→ EXERCISE DIRECTIONS
Copy out exactly the lines from the start of the data to the line containing "The grey korola". Include both.

Data extracted from a collection
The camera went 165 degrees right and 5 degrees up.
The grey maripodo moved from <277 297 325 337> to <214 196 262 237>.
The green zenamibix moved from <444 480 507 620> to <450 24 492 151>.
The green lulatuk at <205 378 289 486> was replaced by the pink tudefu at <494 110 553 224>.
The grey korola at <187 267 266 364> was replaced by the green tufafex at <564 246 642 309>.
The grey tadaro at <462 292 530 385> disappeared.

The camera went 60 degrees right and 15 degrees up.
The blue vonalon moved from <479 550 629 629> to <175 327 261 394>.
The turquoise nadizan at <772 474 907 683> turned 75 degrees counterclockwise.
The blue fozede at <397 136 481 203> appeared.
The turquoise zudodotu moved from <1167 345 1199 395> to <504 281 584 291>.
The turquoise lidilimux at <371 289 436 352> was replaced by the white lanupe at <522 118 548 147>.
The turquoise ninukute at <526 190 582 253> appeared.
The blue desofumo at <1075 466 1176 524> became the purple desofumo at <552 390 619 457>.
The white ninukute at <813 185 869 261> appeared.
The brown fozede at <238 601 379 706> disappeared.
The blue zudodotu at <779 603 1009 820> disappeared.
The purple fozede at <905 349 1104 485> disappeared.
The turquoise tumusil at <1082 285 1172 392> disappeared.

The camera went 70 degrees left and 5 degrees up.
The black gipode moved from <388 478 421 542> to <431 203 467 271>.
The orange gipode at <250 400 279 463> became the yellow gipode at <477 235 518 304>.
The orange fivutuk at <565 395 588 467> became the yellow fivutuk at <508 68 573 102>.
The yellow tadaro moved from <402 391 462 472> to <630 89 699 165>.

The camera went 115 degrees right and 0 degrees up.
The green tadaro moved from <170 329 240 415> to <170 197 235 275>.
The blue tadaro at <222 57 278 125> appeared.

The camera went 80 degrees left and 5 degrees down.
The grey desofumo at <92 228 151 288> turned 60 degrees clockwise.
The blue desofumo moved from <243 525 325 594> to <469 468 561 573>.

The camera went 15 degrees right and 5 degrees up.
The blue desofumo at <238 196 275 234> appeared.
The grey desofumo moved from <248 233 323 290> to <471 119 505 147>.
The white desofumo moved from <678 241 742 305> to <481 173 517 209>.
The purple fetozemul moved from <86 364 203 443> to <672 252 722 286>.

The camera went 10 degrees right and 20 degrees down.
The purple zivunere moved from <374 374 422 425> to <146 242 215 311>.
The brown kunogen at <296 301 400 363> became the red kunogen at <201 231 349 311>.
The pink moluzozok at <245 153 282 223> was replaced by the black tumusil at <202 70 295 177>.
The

→ WRITTEN SOLUTION
The camera went 165 degrees right and 5 degrees up.
The grey maripodo moved from <277 297 325 337> to <214 196 262 237>.
The green zenamibix moved from <444 480 507 620> to <450 24 492 151>.
The green lulatuk at <205 378 289 486> was replaced by the pink tudefu at <494 110 553 224>.
The grey korola at <187 267 266 364> was replaced by the green tufafex at <564 246 642 309>.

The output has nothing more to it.